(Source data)
------------------------------------

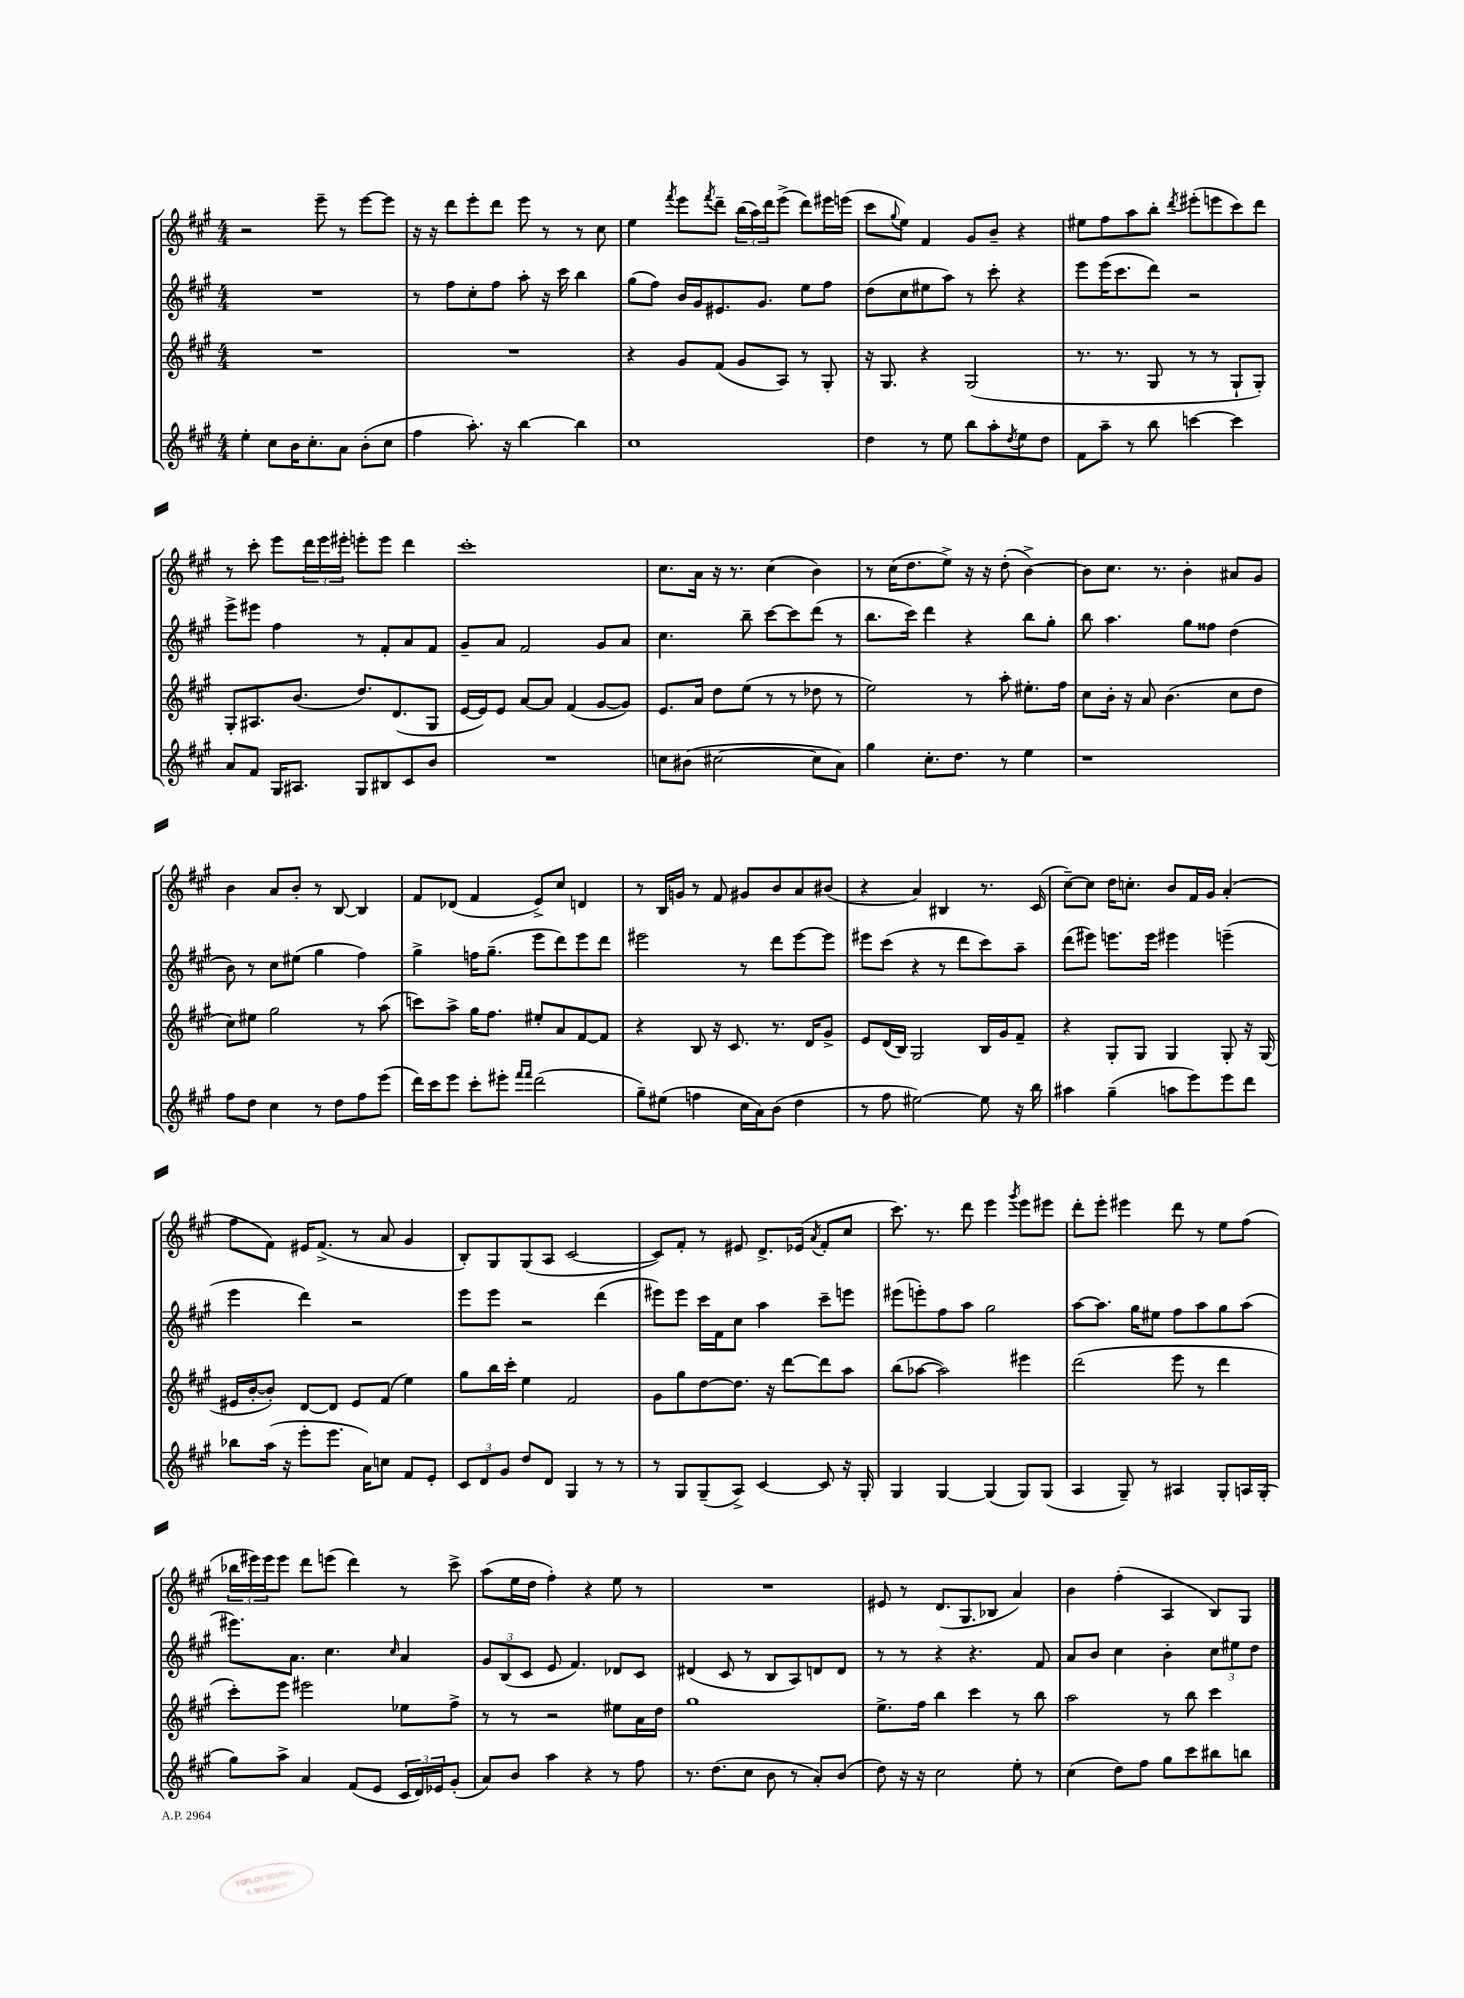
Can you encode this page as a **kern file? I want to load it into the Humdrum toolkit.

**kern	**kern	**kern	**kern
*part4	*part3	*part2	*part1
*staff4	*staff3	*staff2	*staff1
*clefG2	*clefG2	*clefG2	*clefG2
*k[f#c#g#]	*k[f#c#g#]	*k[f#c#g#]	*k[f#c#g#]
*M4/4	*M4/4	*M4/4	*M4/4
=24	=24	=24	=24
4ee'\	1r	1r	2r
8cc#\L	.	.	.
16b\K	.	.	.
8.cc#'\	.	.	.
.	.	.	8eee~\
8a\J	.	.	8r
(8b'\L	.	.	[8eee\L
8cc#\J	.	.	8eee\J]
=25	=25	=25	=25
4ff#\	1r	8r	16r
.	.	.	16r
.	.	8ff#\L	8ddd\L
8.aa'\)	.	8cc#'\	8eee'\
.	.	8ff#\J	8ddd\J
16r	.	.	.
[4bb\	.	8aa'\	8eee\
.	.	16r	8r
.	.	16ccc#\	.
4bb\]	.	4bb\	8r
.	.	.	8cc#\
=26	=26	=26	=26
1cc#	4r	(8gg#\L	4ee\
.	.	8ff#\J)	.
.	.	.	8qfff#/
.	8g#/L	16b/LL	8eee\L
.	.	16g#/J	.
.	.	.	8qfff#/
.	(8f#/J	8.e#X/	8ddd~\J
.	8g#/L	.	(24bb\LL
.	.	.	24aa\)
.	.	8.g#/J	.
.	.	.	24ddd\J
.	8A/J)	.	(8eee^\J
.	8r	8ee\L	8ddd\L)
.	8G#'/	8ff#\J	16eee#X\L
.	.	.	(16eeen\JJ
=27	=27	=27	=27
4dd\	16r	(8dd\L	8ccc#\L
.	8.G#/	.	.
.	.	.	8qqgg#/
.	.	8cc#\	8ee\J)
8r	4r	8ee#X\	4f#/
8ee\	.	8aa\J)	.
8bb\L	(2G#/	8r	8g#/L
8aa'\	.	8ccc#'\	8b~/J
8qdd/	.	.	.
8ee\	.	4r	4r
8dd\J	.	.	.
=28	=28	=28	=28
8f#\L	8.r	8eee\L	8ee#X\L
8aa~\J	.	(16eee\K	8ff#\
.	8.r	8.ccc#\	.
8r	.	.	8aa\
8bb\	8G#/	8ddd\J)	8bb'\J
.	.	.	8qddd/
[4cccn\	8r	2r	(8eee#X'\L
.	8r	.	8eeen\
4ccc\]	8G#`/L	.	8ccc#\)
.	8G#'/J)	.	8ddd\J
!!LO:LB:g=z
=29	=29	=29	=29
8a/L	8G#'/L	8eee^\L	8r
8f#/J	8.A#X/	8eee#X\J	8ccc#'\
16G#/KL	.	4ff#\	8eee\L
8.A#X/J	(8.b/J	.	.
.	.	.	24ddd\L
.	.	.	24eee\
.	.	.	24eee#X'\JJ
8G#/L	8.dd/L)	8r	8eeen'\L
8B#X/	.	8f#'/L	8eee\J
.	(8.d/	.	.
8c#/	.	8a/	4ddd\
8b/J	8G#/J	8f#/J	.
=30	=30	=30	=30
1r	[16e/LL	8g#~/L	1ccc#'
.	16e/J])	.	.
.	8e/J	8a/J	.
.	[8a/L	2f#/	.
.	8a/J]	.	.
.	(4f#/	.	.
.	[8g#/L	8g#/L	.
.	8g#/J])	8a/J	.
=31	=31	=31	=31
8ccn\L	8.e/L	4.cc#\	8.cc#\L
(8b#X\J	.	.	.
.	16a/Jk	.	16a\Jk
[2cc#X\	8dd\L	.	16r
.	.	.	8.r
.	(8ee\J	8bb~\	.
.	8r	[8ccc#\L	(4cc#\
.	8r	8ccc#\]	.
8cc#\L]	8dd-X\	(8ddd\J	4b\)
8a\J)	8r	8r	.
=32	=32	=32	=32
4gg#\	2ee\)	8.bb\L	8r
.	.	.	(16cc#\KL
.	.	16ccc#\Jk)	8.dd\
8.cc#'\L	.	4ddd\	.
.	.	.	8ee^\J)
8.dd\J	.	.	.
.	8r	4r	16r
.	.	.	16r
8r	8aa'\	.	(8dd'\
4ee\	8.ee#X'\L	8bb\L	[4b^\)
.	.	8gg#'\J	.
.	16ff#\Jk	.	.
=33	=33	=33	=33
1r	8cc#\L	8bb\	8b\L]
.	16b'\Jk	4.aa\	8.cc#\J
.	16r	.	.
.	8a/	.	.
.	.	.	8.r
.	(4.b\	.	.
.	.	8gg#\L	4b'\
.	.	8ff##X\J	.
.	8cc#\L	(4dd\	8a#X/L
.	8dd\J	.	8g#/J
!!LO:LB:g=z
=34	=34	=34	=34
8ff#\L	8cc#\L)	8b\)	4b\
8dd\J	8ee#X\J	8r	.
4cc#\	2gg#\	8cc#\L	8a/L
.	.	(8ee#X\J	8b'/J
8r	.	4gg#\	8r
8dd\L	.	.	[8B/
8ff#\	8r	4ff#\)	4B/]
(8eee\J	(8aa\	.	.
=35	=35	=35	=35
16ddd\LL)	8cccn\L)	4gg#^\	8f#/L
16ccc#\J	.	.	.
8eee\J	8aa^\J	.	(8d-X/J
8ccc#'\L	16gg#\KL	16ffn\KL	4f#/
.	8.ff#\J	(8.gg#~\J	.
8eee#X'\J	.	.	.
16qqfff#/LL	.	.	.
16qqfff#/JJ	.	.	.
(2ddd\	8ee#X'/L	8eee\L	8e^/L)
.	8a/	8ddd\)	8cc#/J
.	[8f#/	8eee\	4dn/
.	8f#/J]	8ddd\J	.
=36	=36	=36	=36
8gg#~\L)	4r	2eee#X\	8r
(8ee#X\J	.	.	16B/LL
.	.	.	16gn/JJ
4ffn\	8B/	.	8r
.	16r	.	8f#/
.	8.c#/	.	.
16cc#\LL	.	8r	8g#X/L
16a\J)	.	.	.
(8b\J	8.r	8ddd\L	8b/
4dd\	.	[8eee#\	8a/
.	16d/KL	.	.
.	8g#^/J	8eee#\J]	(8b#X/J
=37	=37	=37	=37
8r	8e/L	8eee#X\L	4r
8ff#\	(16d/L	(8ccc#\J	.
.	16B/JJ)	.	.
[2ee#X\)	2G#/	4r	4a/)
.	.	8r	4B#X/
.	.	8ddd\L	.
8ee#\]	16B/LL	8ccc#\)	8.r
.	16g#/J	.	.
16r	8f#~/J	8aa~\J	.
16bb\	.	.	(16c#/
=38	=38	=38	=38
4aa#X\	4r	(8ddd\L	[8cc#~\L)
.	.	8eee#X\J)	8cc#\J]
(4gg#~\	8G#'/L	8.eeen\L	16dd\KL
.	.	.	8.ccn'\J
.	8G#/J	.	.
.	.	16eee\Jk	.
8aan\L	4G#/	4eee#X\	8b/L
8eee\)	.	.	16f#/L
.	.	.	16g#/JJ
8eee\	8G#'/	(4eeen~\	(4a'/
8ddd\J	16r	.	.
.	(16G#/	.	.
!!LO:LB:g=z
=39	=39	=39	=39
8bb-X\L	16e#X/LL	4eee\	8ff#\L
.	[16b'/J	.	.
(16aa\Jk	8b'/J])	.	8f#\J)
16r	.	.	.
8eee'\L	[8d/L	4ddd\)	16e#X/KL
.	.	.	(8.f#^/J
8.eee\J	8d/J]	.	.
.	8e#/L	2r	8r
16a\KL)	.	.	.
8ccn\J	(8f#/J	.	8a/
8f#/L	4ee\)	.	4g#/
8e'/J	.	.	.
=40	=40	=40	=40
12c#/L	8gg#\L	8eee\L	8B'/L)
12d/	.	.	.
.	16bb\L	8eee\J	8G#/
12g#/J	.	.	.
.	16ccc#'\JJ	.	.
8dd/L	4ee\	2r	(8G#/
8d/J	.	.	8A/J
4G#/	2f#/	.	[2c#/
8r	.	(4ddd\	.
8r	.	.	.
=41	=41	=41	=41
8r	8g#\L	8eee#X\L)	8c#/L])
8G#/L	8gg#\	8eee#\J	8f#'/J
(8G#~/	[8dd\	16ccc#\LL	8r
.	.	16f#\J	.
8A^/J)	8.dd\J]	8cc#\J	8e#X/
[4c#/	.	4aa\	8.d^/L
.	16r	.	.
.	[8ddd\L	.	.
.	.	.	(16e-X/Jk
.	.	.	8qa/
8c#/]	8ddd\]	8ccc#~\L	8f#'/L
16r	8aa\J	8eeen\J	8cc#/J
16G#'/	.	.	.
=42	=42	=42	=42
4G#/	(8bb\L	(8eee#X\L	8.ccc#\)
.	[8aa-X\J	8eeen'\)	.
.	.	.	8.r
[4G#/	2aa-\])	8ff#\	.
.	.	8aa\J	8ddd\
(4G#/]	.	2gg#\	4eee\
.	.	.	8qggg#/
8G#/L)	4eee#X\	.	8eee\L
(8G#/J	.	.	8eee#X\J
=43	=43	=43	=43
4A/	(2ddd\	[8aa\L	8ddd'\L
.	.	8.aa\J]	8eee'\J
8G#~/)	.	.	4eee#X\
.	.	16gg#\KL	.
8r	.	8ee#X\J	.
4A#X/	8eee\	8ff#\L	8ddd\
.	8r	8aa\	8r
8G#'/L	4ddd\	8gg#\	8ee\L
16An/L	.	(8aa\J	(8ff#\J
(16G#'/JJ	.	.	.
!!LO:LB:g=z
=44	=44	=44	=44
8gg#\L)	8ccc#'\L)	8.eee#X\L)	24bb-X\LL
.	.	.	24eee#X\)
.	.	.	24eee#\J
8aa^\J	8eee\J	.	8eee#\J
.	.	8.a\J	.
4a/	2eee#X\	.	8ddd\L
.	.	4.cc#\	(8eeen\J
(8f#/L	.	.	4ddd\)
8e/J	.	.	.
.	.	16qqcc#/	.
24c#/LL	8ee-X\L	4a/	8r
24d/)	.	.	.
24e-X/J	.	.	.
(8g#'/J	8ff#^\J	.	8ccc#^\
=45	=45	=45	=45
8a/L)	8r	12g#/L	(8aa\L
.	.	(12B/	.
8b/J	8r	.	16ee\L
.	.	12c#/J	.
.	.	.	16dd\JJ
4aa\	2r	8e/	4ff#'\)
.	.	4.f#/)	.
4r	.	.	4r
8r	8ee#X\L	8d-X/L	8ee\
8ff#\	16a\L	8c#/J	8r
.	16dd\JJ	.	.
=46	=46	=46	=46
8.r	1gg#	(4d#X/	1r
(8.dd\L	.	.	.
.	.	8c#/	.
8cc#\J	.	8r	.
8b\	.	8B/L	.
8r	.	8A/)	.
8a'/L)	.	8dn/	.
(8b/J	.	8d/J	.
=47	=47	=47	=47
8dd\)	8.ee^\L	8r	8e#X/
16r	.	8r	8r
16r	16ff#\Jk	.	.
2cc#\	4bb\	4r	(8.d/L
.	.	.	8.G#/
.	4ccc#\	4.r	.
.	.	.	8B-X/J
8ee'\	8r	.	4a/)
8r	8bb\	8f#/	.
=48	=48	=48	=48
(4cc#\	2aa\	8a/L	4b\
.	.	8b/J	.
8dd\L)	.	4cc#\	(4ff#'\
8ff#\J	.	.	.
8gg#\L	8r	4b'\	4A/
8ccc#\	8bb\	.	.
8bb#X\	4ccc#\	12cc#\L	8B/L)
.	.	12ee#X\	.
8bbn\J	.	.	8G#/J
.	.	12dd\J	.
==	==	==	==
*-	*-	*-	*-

------------------------------------

Work out how many lines in the source data contain the string "kern", with case counting. Reply with the number alone.

◆ WRITTEN ANSWER
2